*Exercise prompt*: All lines at and after the one containing "[(324,466),(334,485),(378,460),(369,442),(324,466)]", up to the end of the listing below, are to be printed exactly, with the pictures omitted.
*** Opening of The input ***
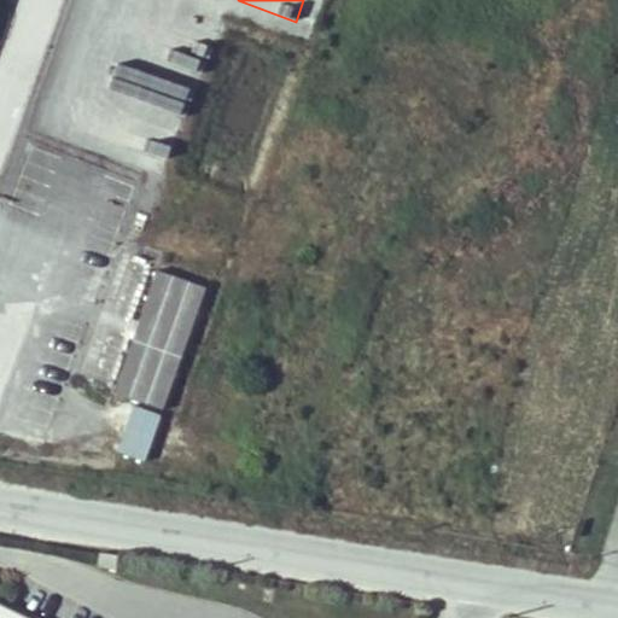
[(202,285),(152,267),(108,388),(157,406),(202,285)]
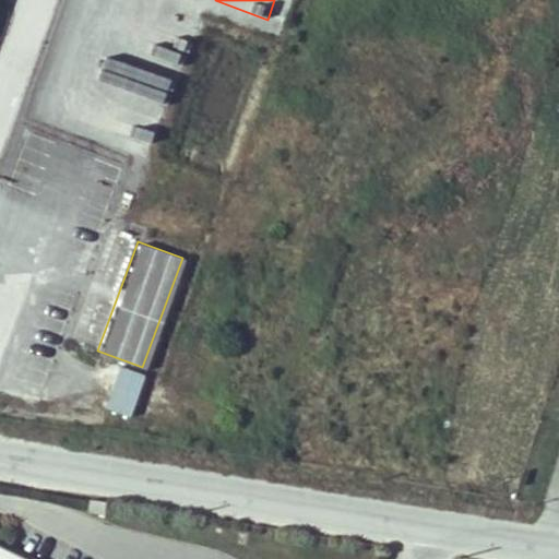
[(106,408),(131,418),(147,377),(122,367),(106,408)]
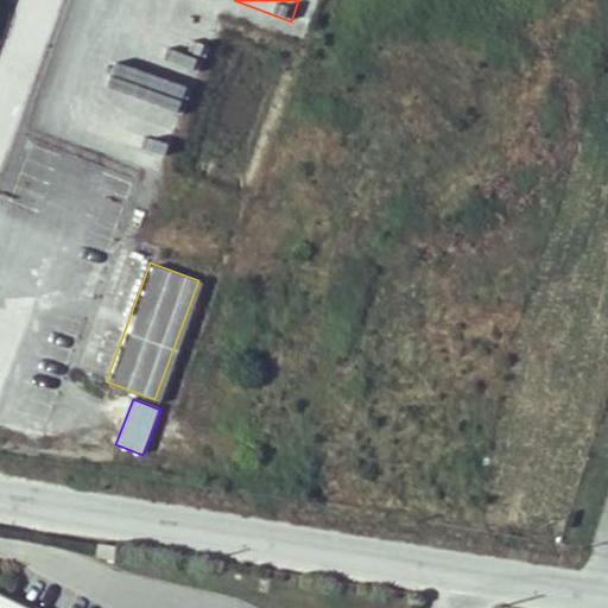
[(114,559),(115,549),(100,546),(97,557),(114,559)]
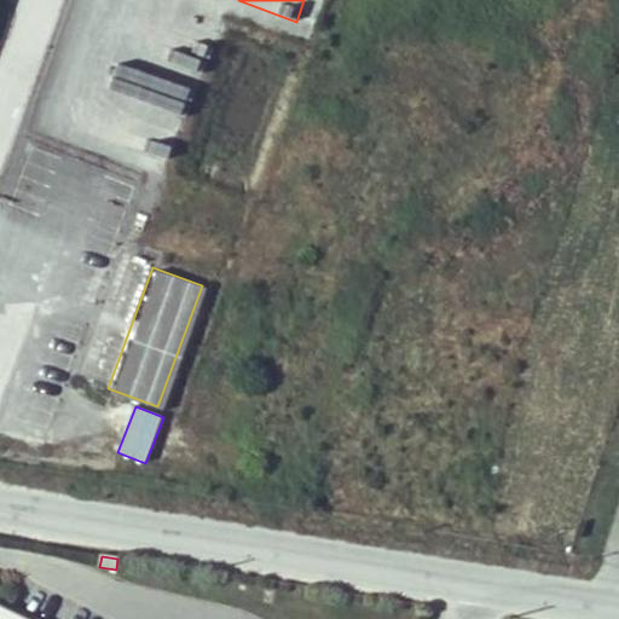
[(0,618),(27,618),(0,606),(0,618)]
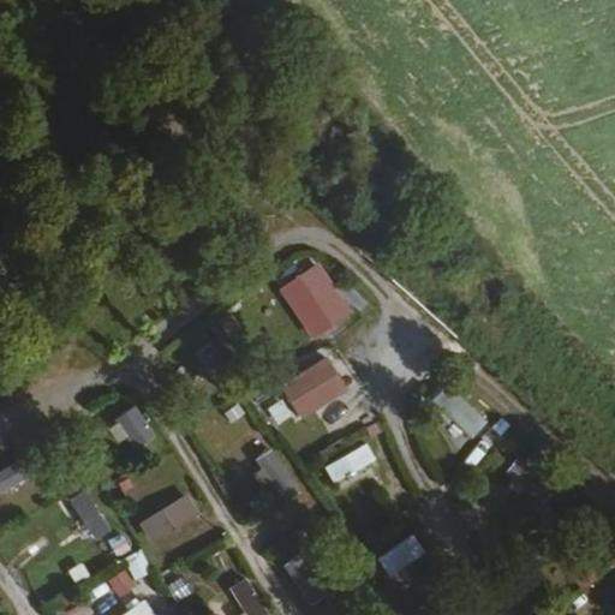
[(312,339),(353,316),(322,260),(281,282),(312,339)]
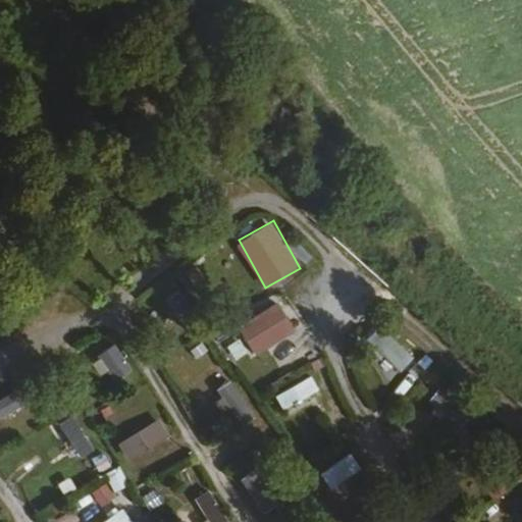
[(278,300),(238,325),(256,354),(297,327),(278,300)]
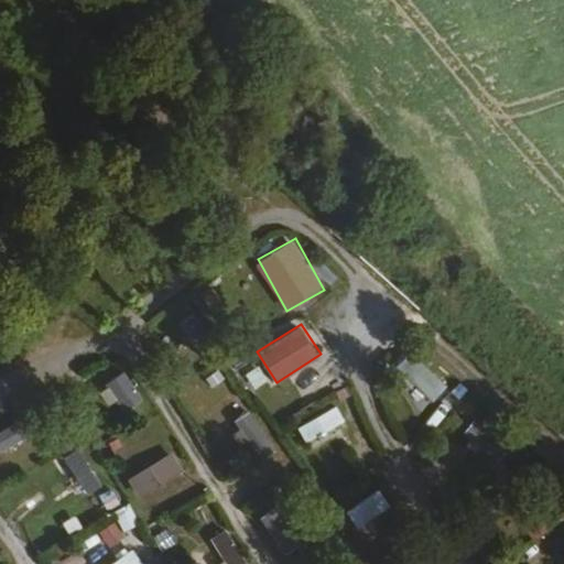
[(432,399),(447,384),(418,353),(401,368),(432,399)]
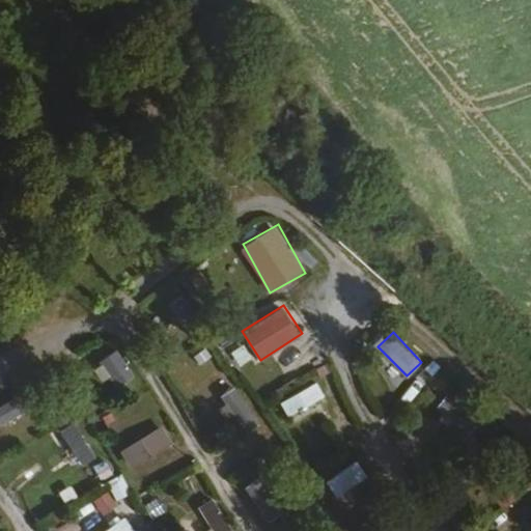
[(101,362),(119,387),(138,372),(118,347),(101,362)]
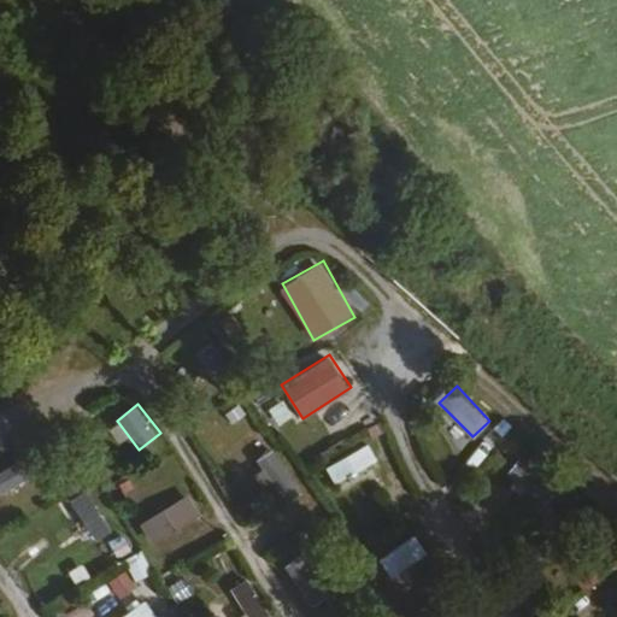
[(324,466),(334,485),(378,460),(369,442),(324,466)]
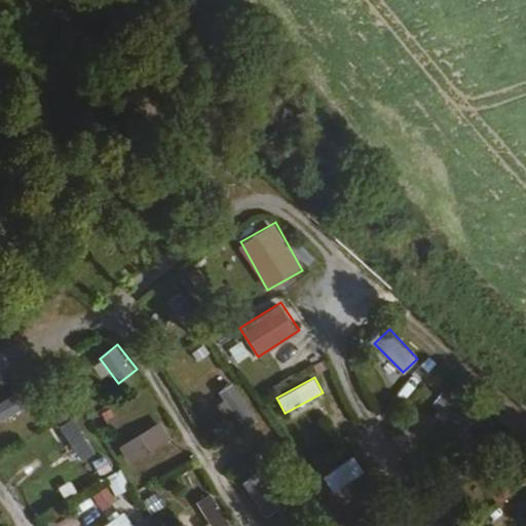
[(236,381),(220,389),(240,427),(257,419),(236,381)]
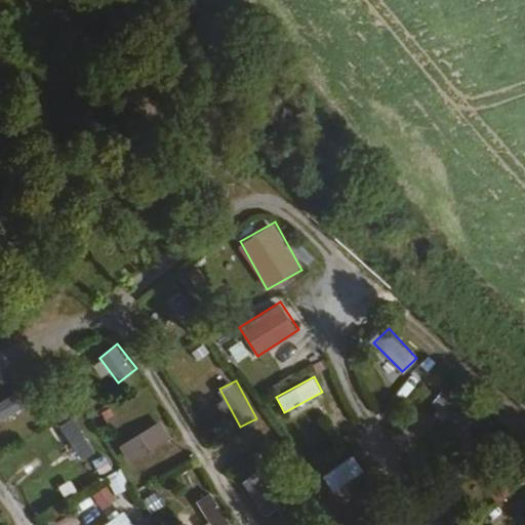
[(29,387),(0,398),(0,416),(35,403),(29,387)]
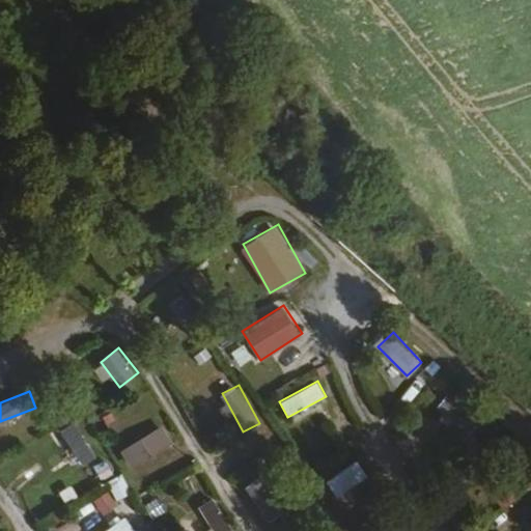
[(436,409),(469,435),(483,417),(450,391),(436,409)]
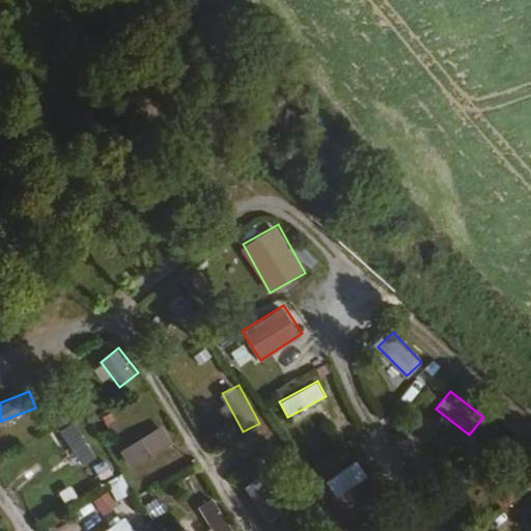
[(60,428),(82,466),(96,457),(76,420),(60,428)]
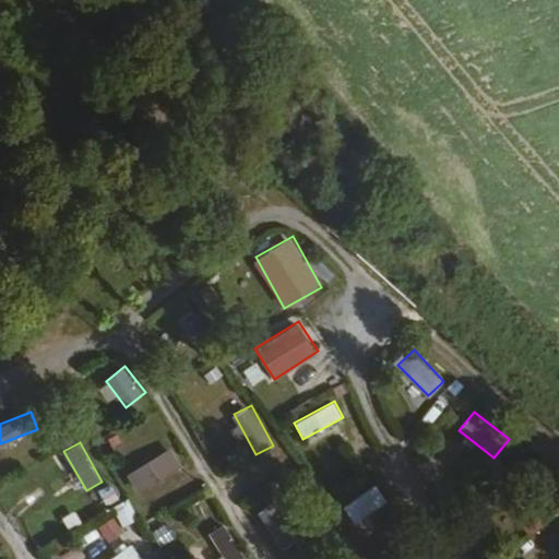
[(138,491),(185,470),(174,448),(128,468),(138,491)]
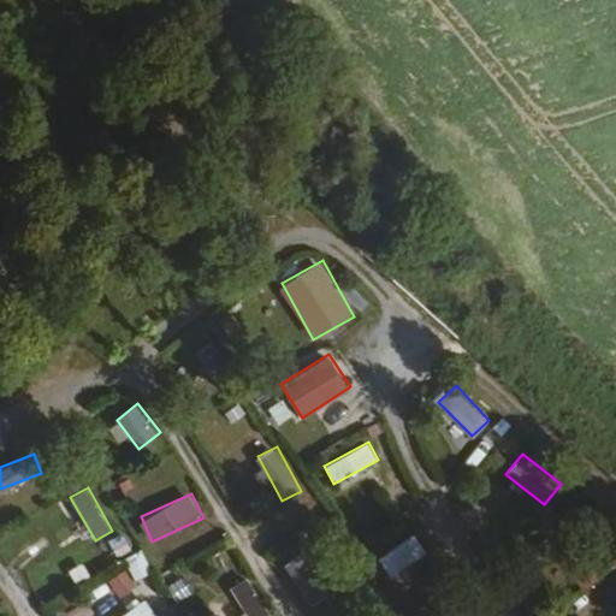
[(416,532),(377,556),(390,576),(428,552),(416,532)]
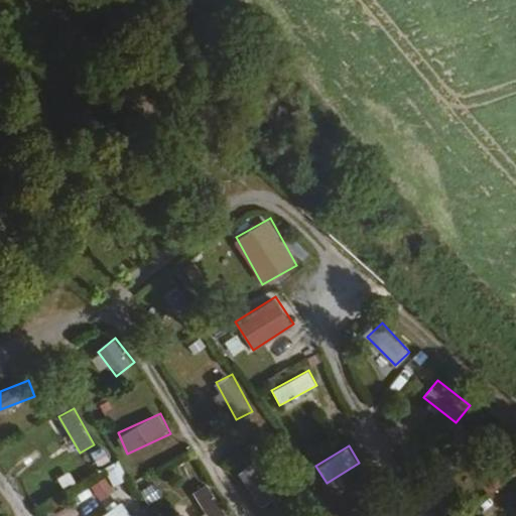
[(114,485),(128,478),(119,459),(105,466),(114,485)]
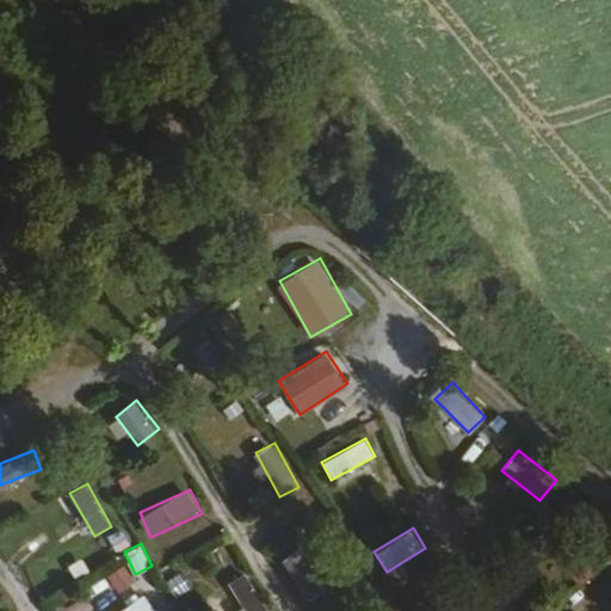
[(301,548),(282,560),(308,599),(327,587),(301,548)]
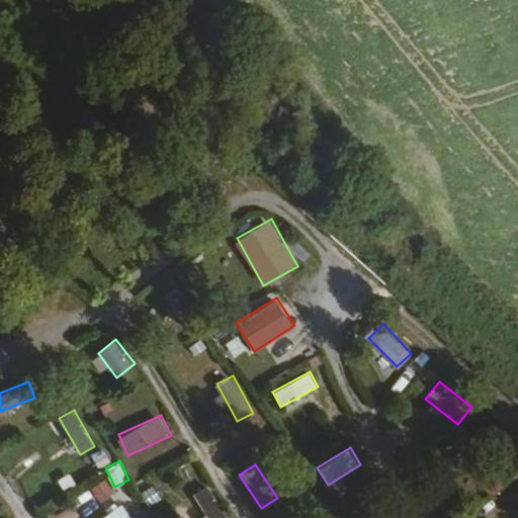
[(105,478),(90,487),(99,502),(114,493),(105,478)]
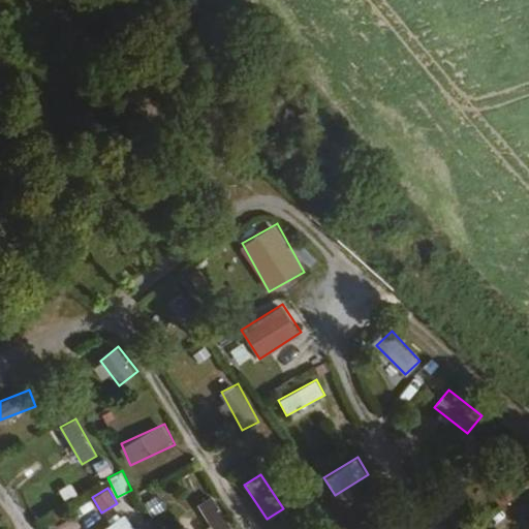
[(162,491),(144,502),(151,517),(170,505),(162,491)]
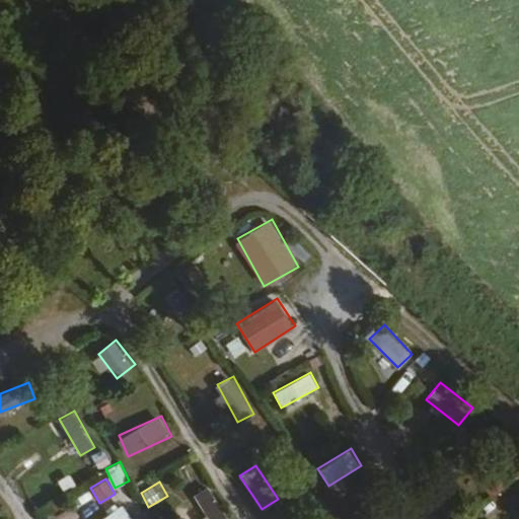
[(229,518),(210,486),(194,495),(207,518),(229,518)]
*** Close of The input ***
*Answer section*:
[(324,466),(334,485),(378,460),(369,442),(324,466)]
[(236,381),(220,389),(240,427),(257,419),(236,381)]
[(29,387),(0,398),(0,416),(35,403),(29,387)]
[(436,409),(469,435),(483,417),(450,391),(436,409)]
[(60,428),(82,466),(96,457),(76,420),(60,428)]
[(138,491),(185,470),(174,448),(128,468),(138,491)]
[(416,532),(377,556),(390,576),(428,552),(416,532)]
[(114,485),(128,478),(119,459),(105,466),(114,485)]
[(301,548),(282,560),(308,599),(327,587),(301,548)]
[(105,478),(90,487),(99,502),(114,493),(105,478)]
[(162,491),(144,502),(151,517),(170,505),(162,491)]
[(229,518),(210,486),(194,495),(207,518),(229,518)]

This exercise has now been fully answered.